Stored data entries
--
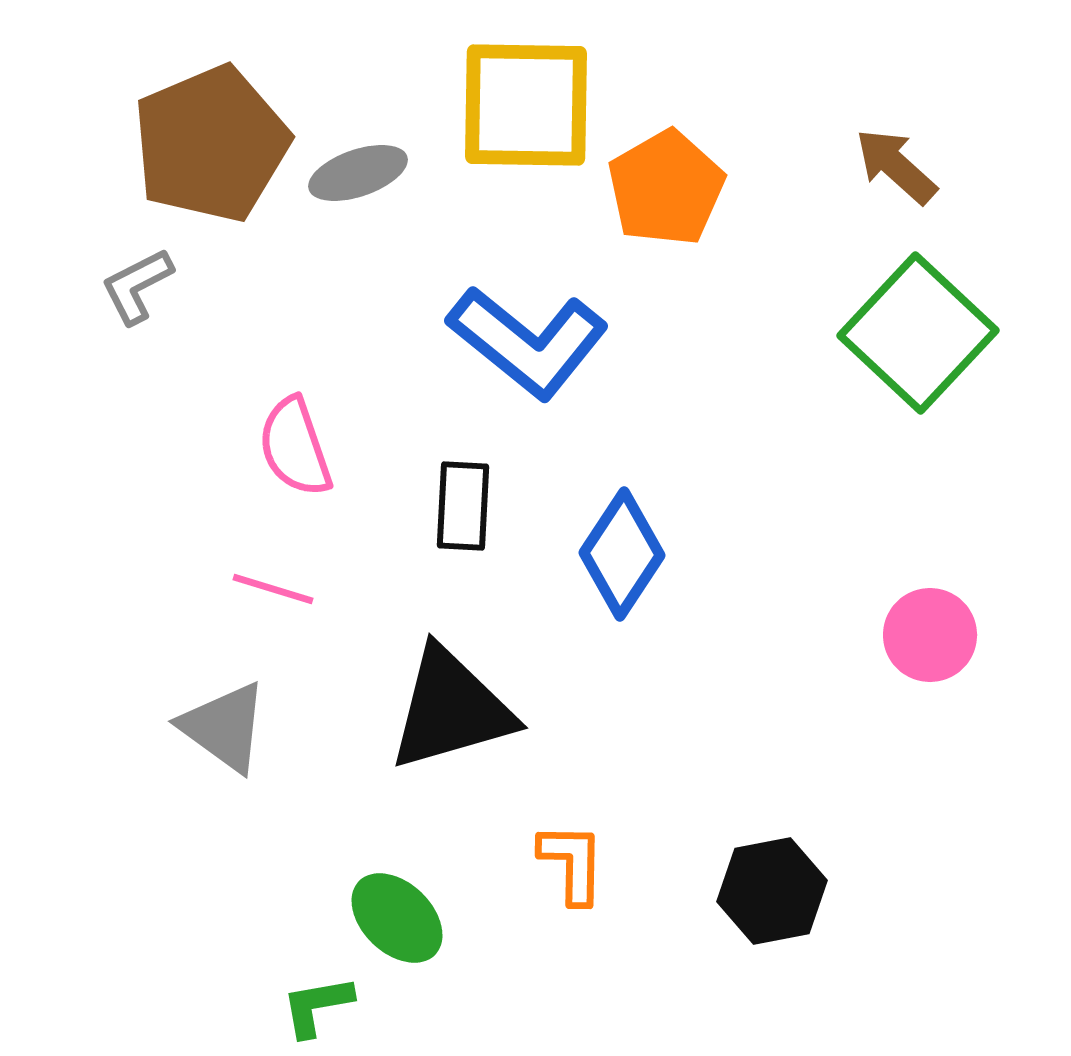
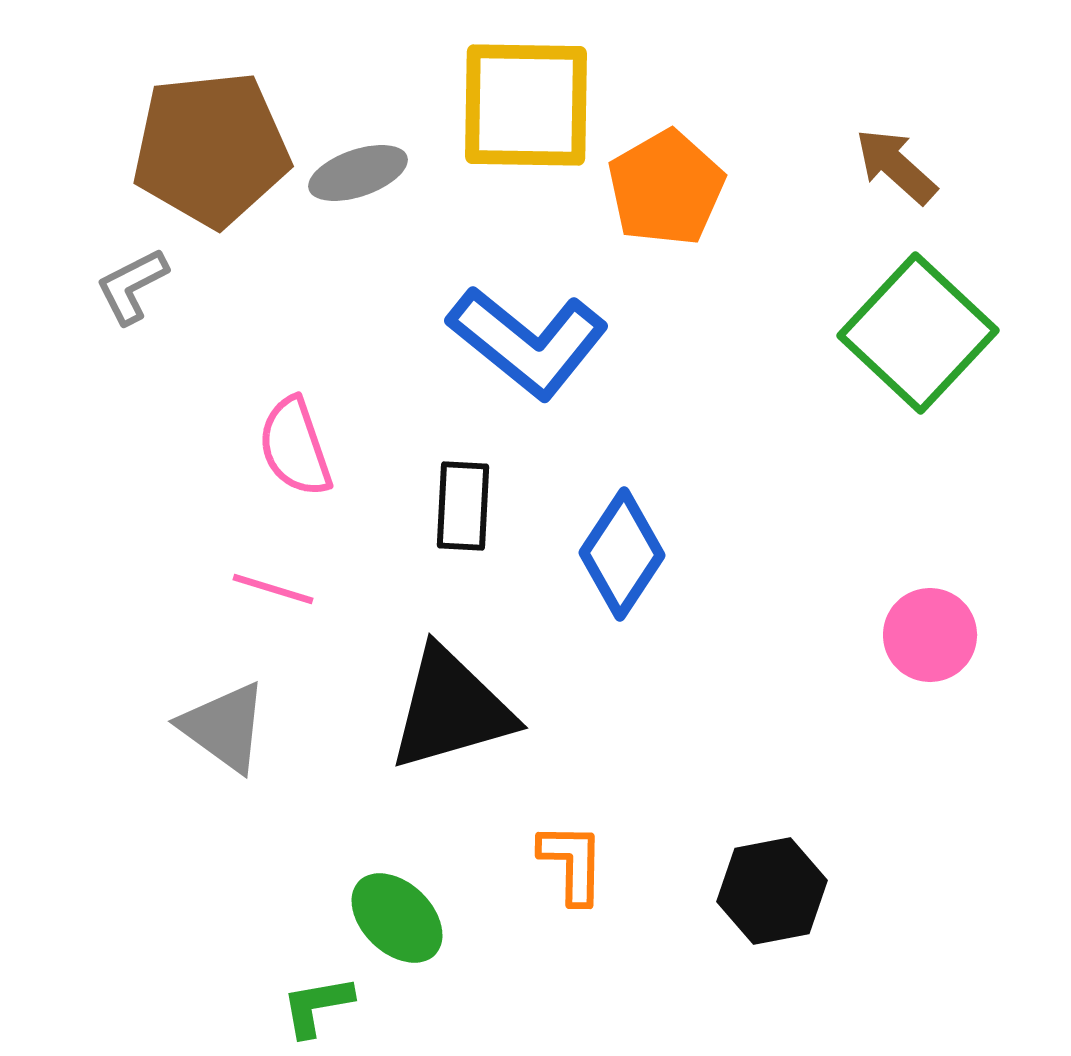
brown pentagon: moved 5 px down; rotated 17 degrees clockwise
gray L-shape: moved 5 px left
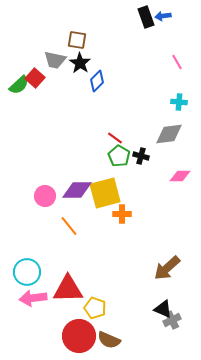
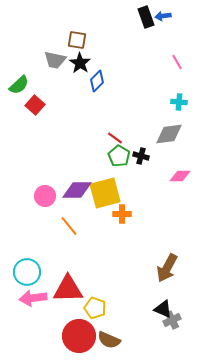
red square: moved 27 px down
brown arrow: rotated 20 degrees counterclockwise
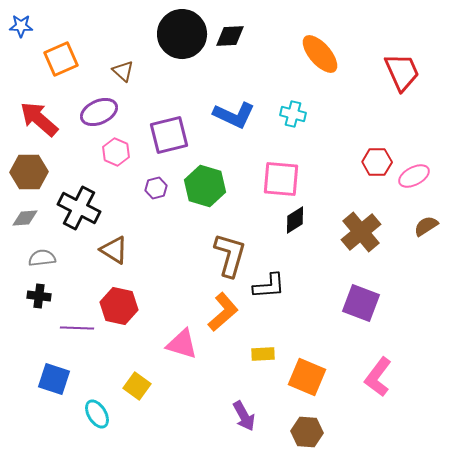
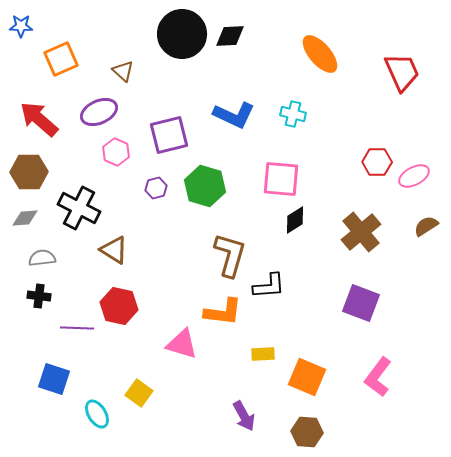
orange L-shape at (223, 312): rotated 48 degrees clockwise
yellow square at (137, 386): moved 2 px right, 7 px down
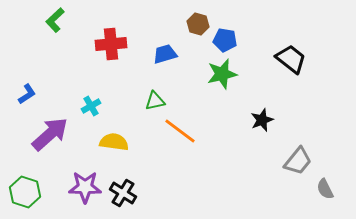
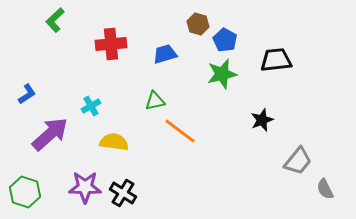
blue pentagon: rotated 20 degrees clockwise
black trapezoid: moved 15 px left, 1 px down; rotated 44 degrees counterclockwise
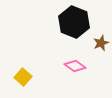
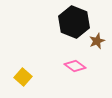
brown star: moved 4 px left, 2 px up
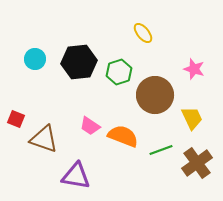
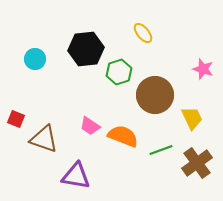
black hexagon: moved 7 px right, 13 px up
pink star: moved 9 px right
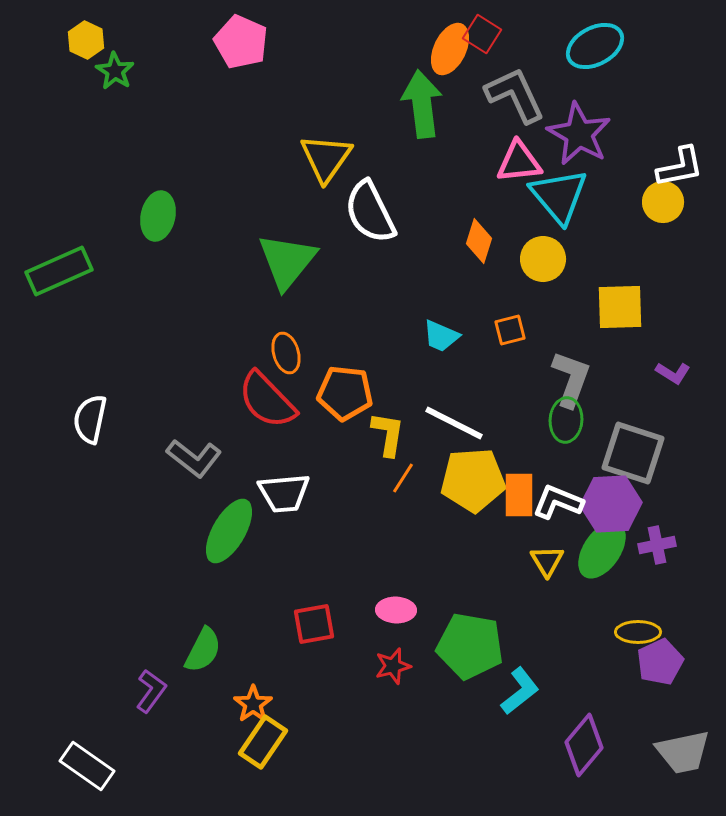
--
## Task description
Please write out all the entries above again exactly as they appear, skipping any images.

## Answer for the task
brown pentagon: moved 5 px down; rotated 17 degrees clockwise
gray L-shape: moved 5 px left
red square: moved 27 px down
brown arrow: rotated 20 degrees counterclockwise
orange L-shape at (223, 312): rotated 48 degrees clockwise
yellow square at (137, 386): moved 2 px right, 7 px down
blue pentagon: rotated 20 degrees clockwise
black trapezoid: moved 15 px left, 1 px down; rotated 44 degrees counterclockwise
brown star: moved 4 px left, 2 px up
black hexagon: moved 7 px right, 13 px up
pink star: moved 9 px right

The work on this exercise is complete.